Exercise:
Leave the pictures out and quote only the lines from the one with "U3 pin ON: GND -> VBAT" down to the end of the listing below.

■ ■ ■ ■ ■

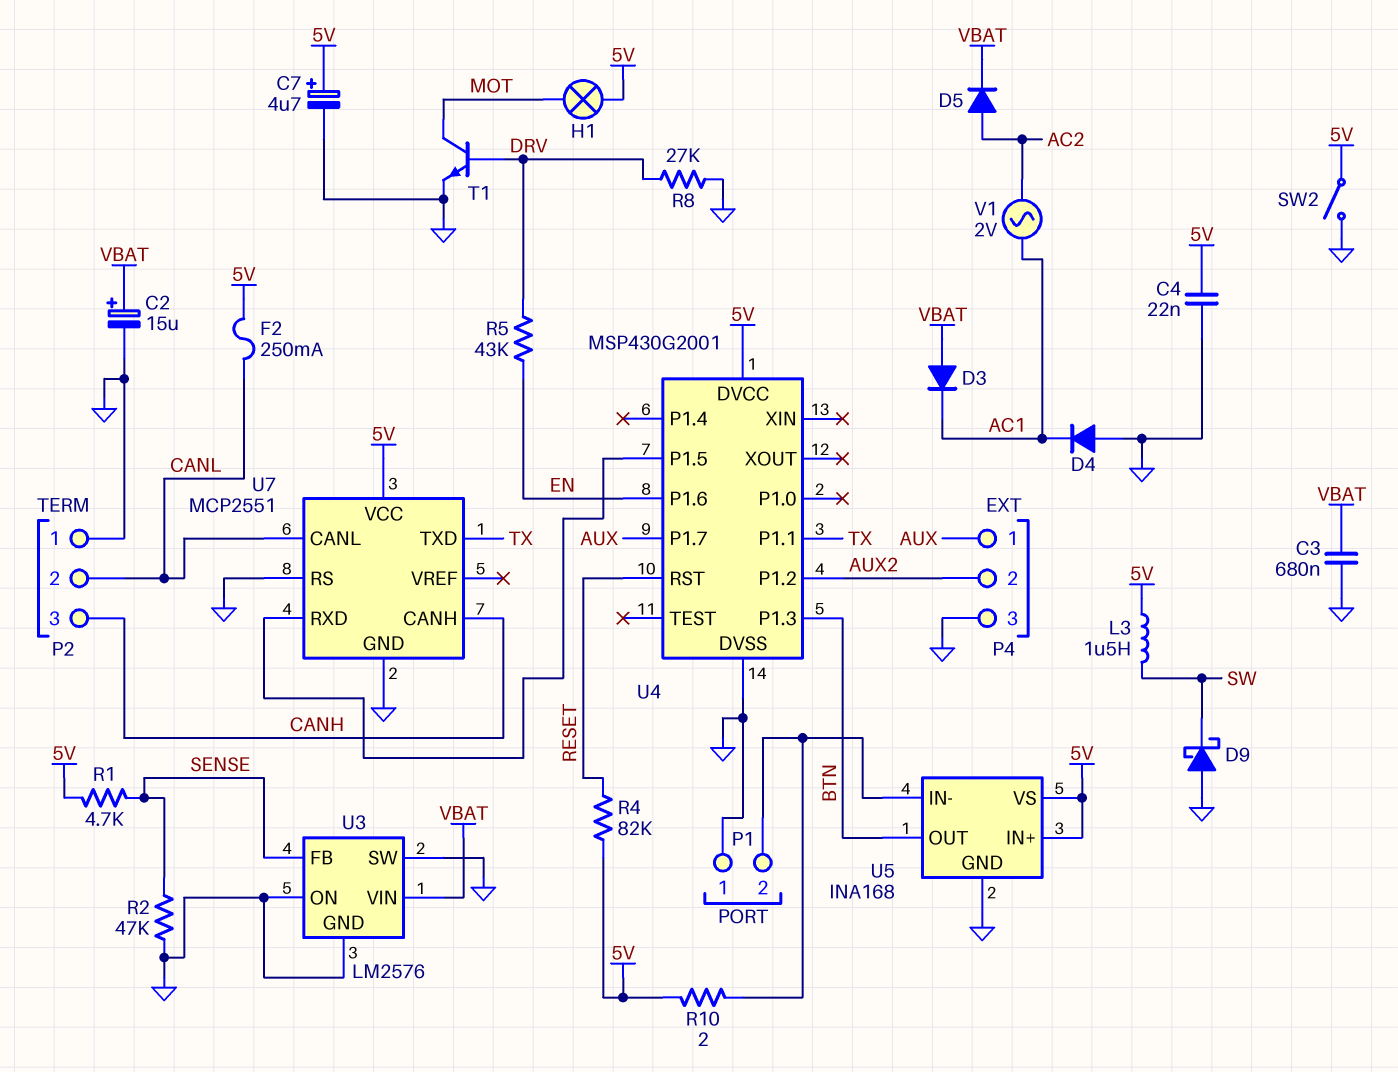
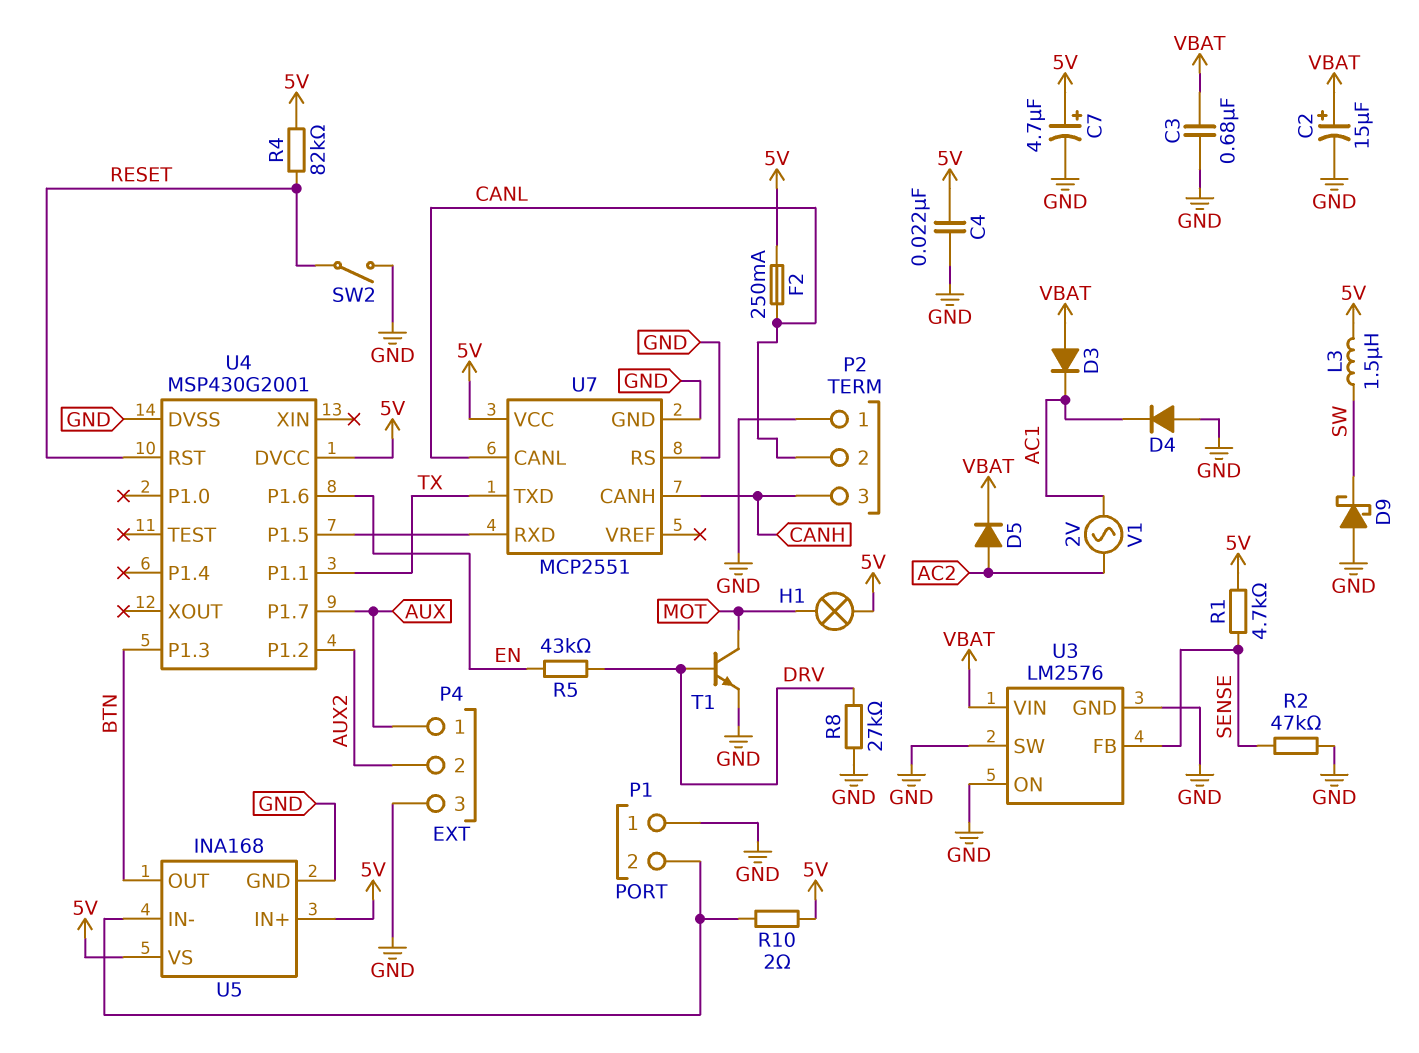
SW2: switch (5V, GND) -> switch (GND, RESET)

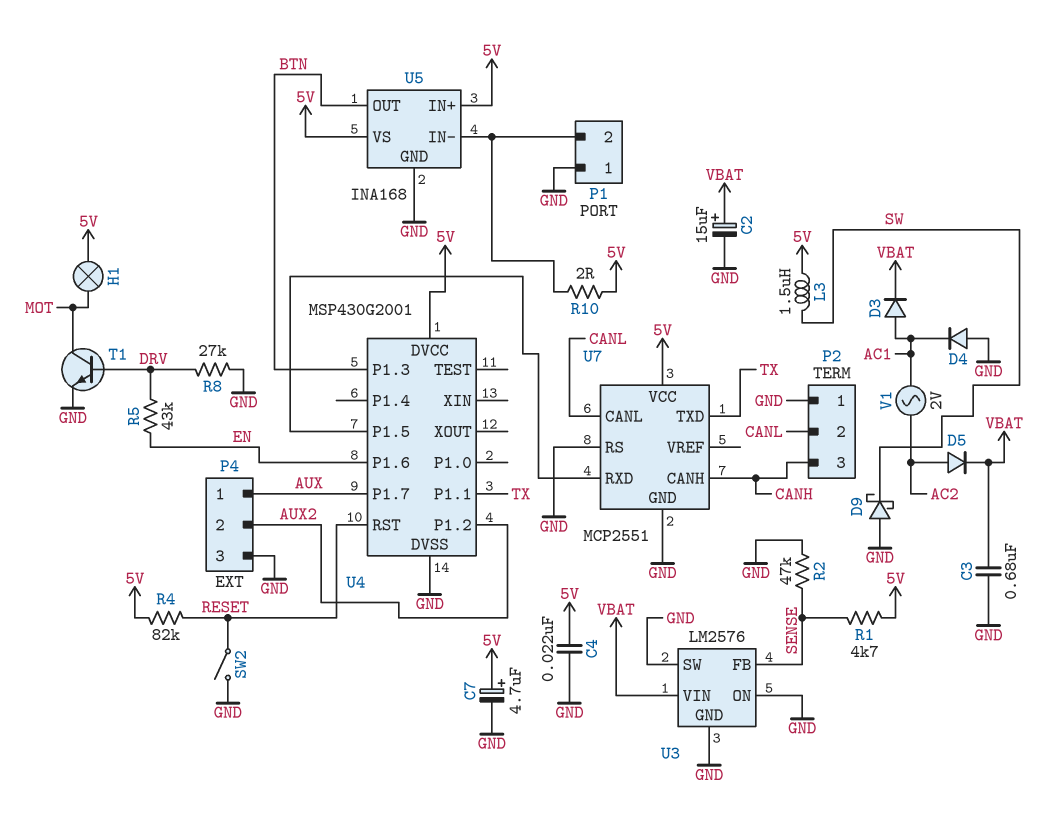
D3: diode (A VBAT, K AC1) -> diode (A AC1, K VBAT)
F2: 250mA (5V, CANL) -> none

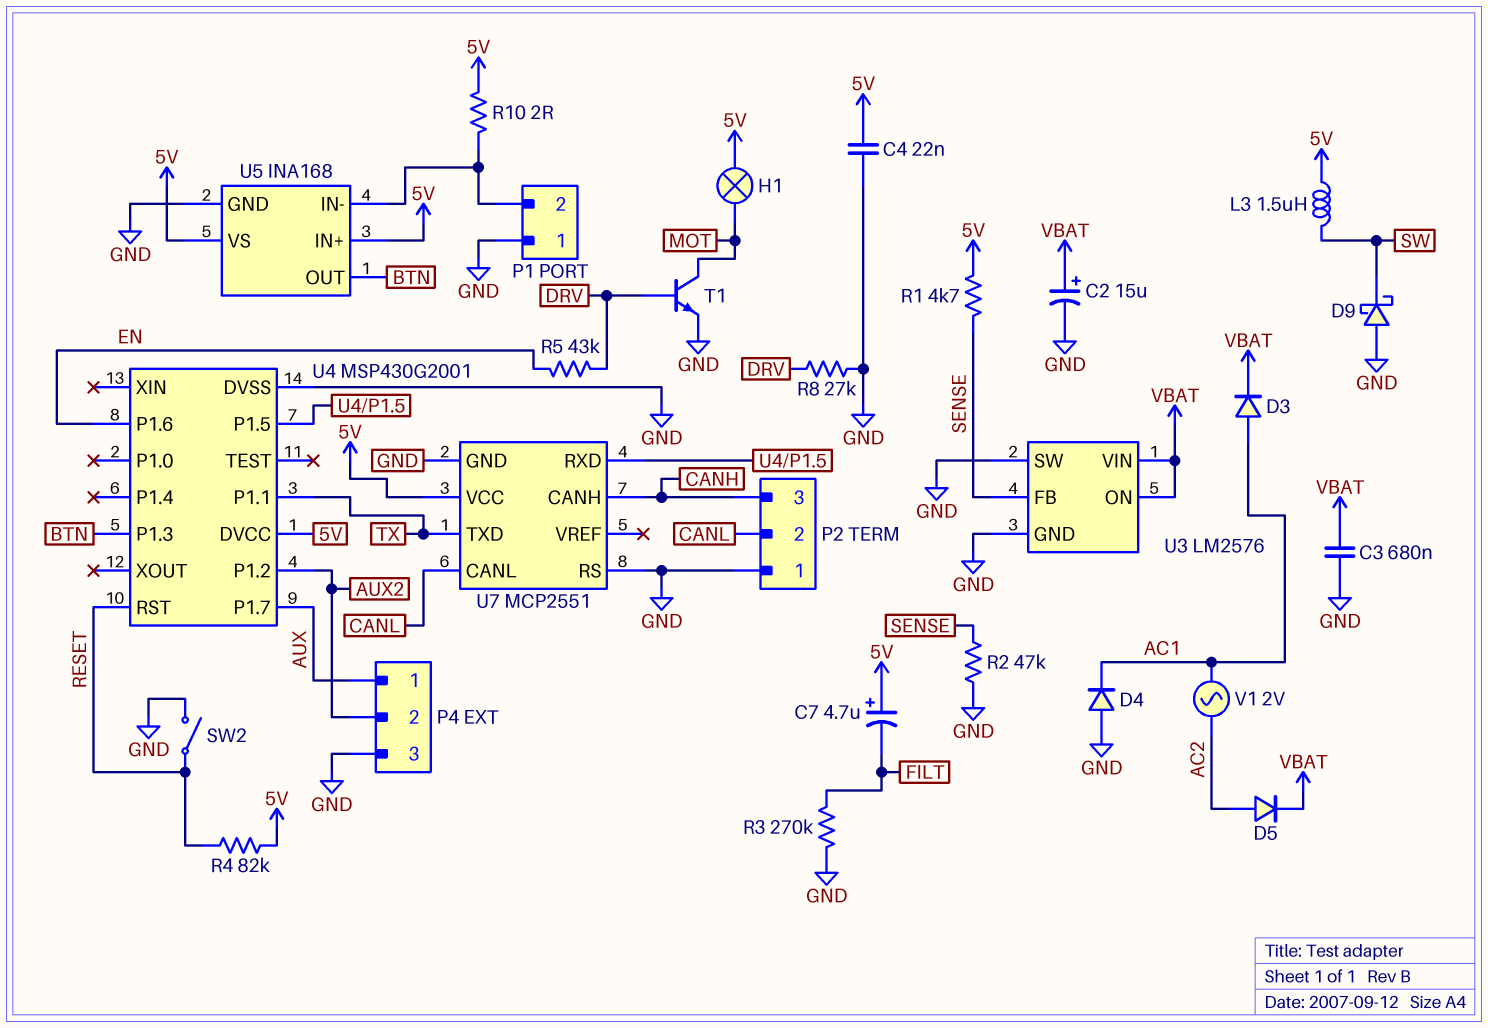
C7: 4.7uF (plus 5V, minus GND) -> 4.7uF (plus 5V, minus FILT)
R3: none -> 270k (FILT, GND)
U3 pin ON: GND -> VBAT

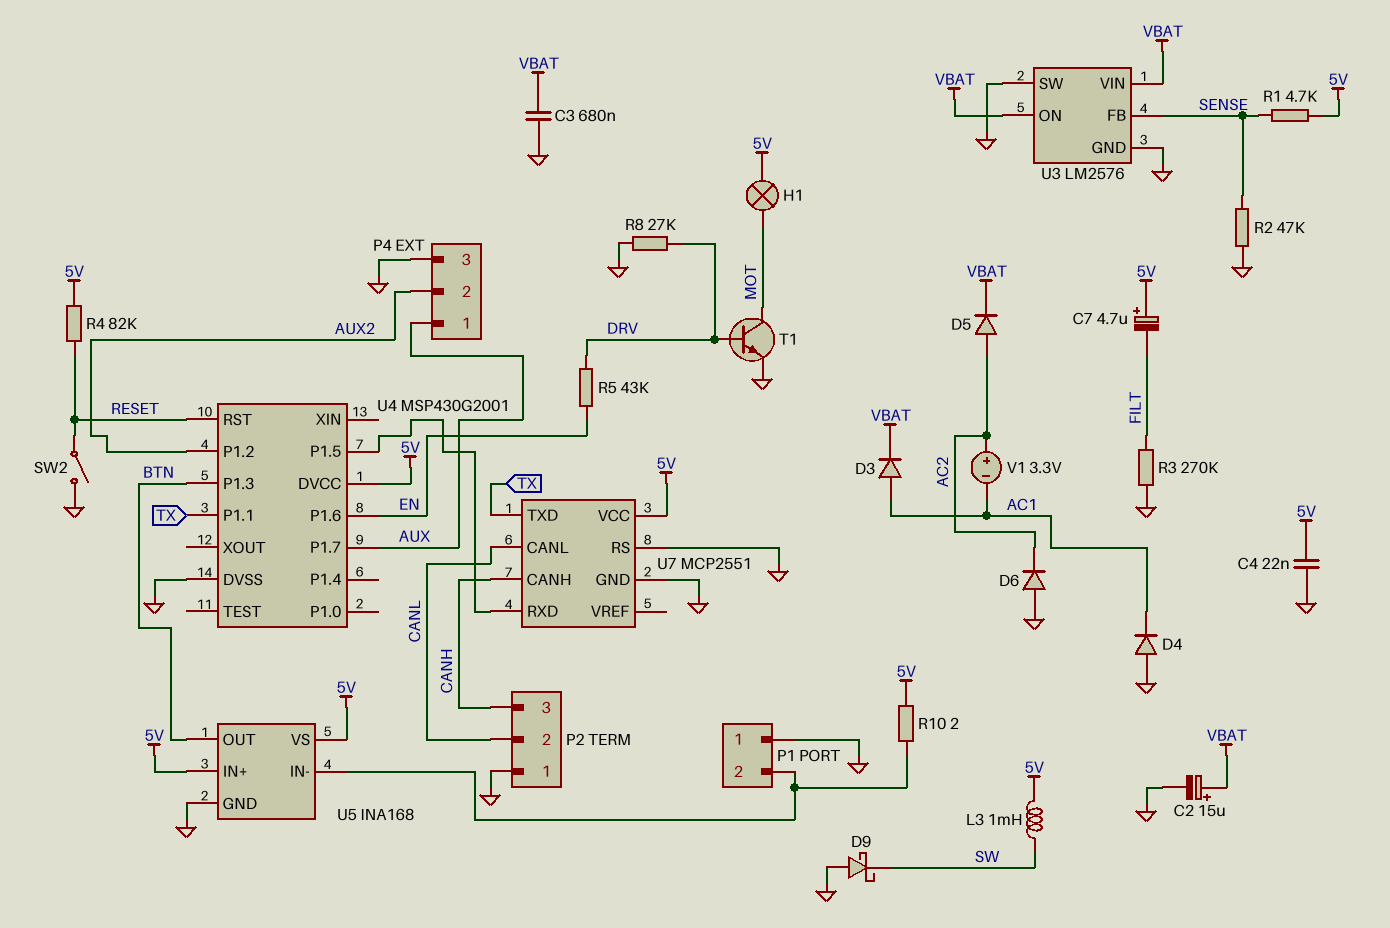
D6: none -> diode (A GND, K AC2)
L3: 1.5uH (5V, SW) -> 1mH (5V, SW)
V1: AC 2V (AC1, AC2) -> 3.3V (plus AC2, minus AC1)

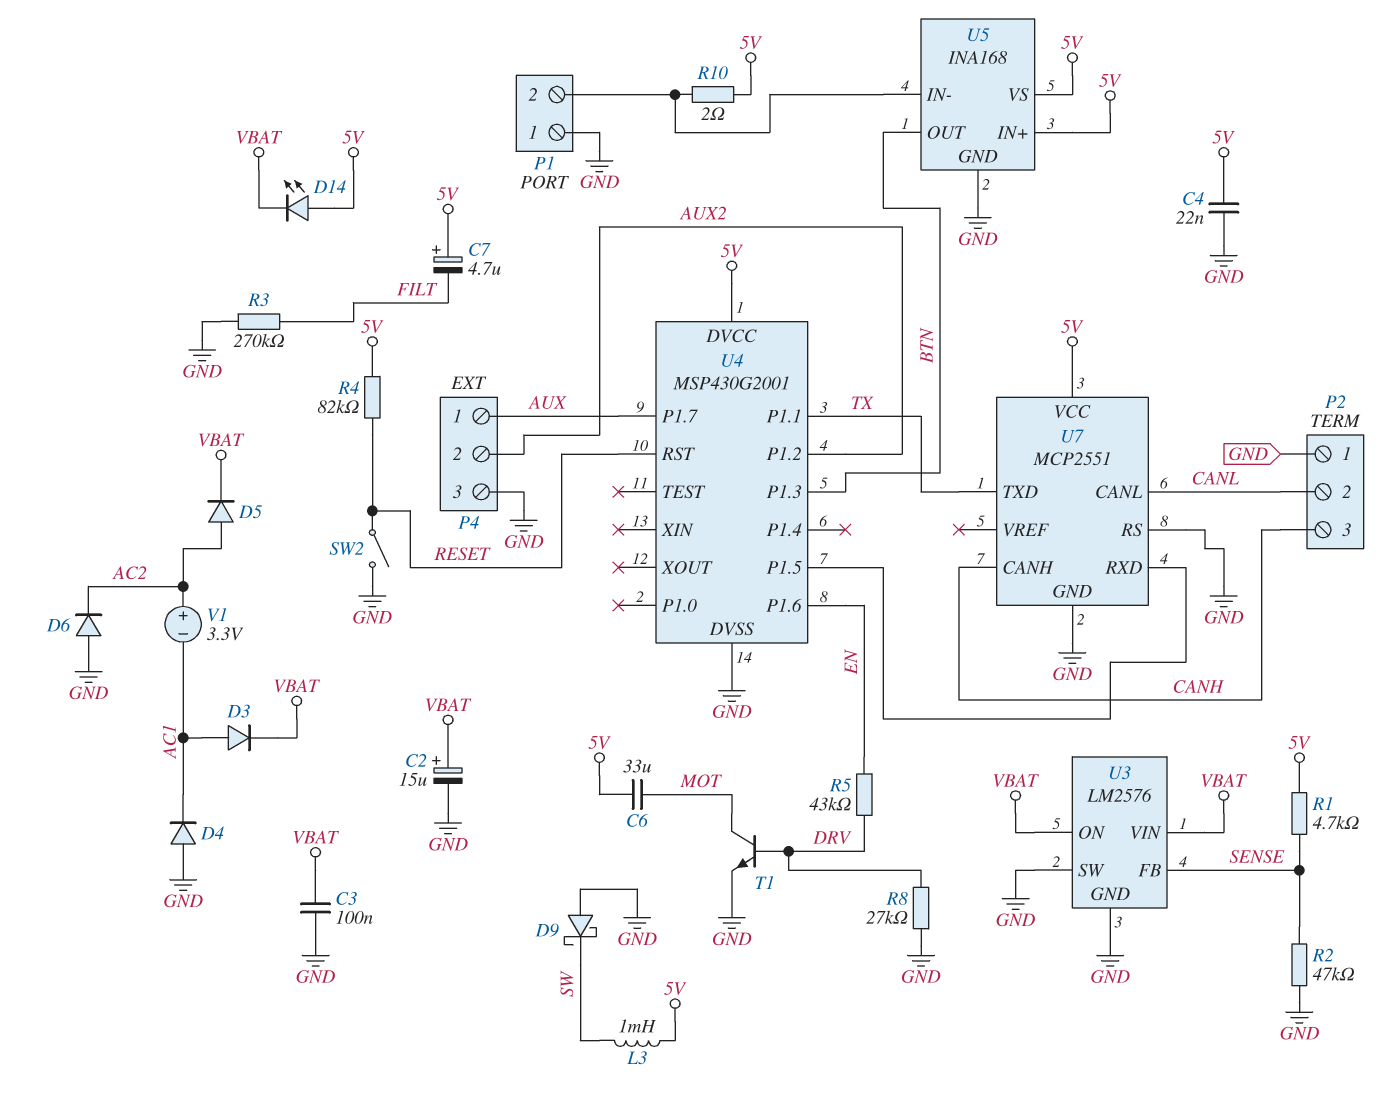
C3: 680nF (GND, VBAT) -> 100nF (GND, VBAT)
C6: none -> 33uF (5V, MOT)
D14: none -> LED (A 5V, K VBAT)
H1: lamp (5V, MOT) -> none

■ ■ ■ ■ ■

Response below:
U3 pin ON: GND -> VBAT

D6: none -> diode (A GND, K AC2)
L3: 1.5uH (5V, SW) -> 1mH (5V, SW)
V1: AC 2V (AC1, AC2) -> 3.3V (plus AC2, minus AC1)

C3: 680nF (GND, VBAT) -> 100nF (GND, VBAT)
C6: none -> 33uF (5V, MOT)
D14: none -> LED (A 5V, K VBAT)
H1: lamp (5V, MOT) -> none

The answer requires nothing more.